The problem:
Scan the entries below. List each line with "turquoise".

BEGIN

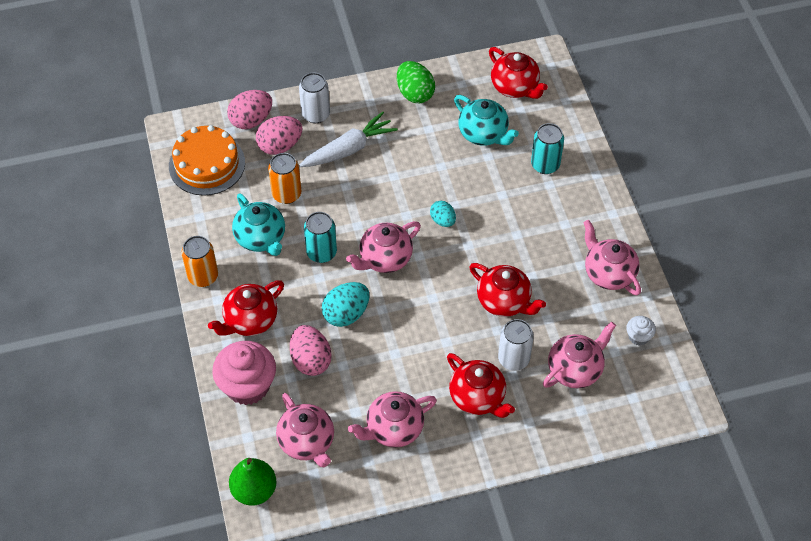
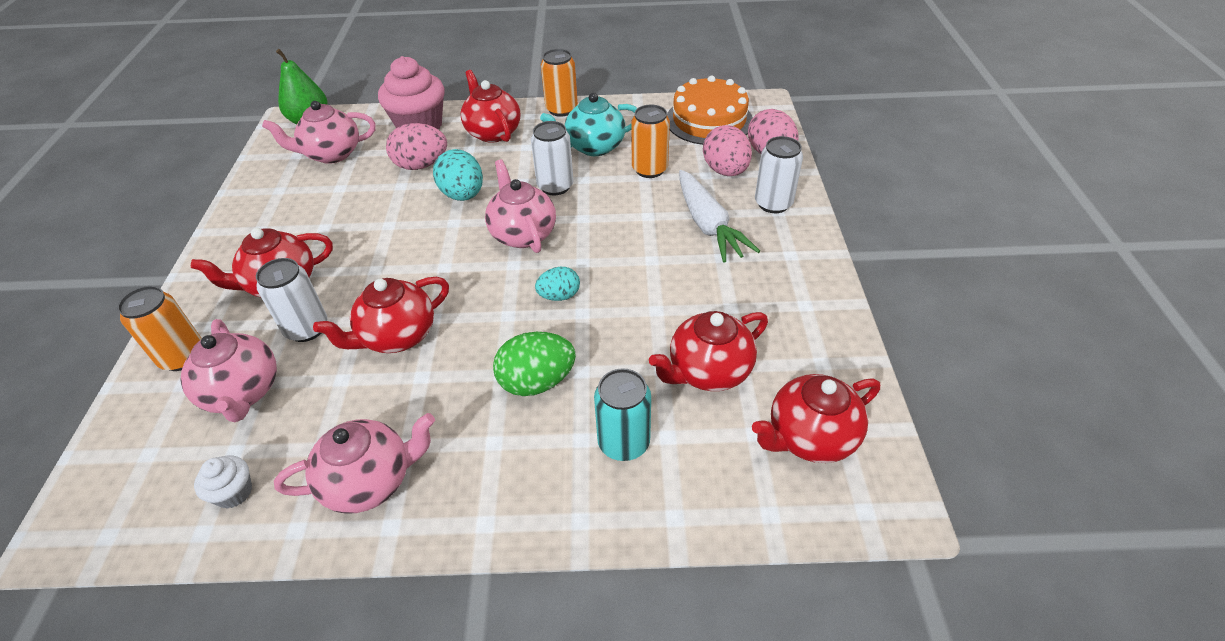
camera: 105 degrees right, 10 degrees down
(321, 252) = (555, 186): turquoise can -> white can
(393, 429) = (298, 211): pink teapot -> none
(415, 93) = (804, 303): green egg -> green egg (537, 382)
(483, 134) = (708, 371): turquoise teapot -> red teapot
(560, 424) = (183, 357): none -> orange can

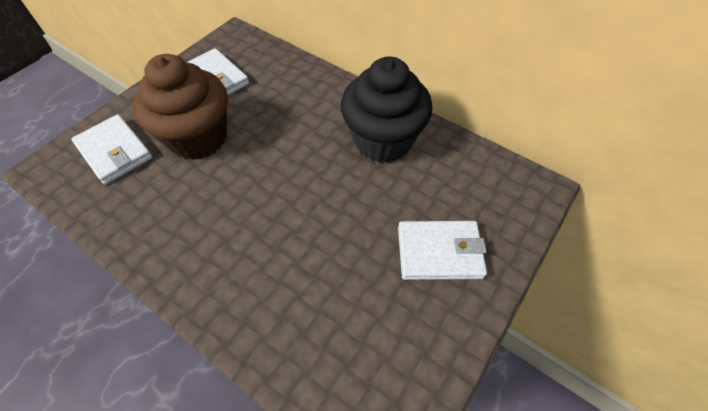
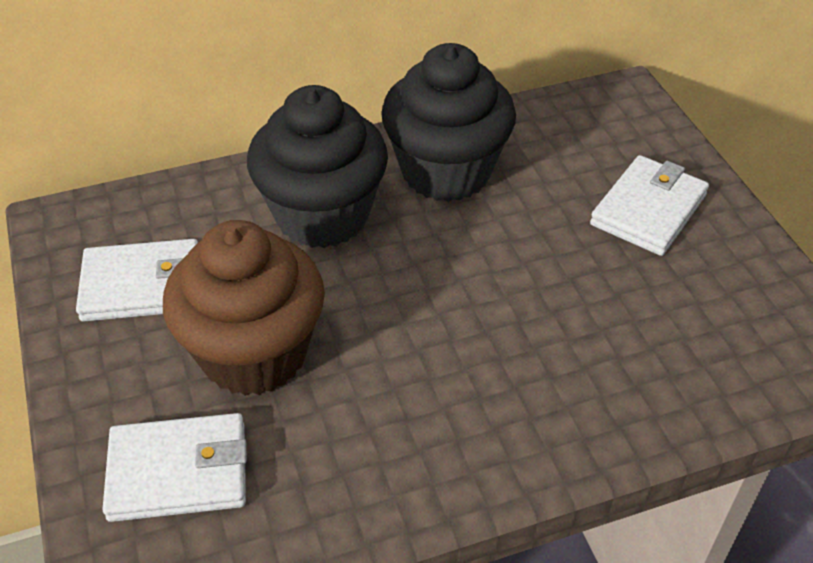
camera: 55 degrees left, 10 degrees down
(307, 111) = (322, 215): none -> black cupcake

END

Result of this exercise:
(321, 252) = (555, 186): turquoise can -> white can
(483, 134) = (708, 371): turquoise teapot -> red teapot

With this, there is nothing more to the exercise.